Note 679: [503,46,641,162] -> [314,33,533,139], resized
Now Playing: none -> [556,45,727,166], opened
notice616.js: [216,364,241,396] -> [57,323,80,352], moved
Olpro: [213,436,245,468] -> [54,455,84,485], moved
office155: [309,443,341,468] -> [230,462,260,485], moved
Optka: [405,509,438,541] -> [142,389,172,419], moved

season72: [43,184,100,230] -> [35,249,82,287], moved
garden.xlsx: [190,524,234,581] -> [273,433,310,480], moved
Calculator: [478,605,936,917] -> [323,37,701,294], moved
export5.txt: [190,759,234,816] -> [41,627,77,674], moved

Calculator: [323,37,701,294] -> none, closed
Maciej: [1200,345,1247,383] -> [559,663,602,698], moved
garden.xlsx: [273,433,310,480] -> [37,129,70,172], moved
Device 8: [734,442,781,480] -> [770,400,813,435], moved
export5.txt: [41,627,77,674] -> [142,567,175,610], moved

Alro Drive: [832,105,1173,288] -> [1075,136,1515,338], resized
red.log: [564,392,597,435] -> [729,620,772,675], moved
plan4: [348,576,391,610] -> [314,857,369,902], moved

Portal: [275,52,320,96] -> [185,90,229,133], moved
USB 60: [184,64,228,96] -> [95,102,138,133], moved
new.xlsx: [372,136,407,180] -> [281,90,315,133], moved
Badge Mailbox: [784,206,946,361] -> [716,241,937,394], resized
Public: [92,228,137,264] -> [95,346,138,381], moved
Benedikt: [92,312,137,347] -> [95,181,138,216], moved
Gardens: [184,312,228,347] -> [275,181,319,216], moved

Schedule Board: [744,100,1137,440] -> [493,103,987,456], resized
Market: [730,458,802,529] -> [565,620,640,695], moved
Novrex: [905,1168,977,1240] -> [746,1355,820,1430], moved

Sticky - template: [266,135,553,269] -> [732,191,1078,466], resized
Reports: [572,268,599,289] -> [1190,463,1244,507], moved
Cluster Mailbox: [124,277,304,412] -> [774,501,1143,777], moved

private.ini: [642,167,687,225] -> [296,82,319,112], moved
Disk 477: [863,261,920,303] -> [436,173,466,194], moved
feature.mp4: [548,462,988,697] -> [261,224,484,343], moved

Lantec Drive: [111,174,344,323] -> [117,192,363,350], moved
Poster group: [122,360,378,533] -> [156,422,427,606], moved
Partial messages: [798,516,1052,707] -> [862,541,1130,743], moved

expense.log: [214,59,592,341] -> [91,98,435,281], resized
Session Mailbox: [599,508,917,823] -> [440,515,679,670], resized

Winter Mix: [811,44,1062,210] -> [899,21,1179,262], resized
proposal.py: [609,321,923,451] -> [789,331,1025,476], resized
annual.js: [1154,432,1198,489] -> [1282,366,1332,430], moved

• TASK GOAL: From the entries above, work out how many lines include "Calculator"; the number is the only answer wanted.

• ANSWER SPACE: 2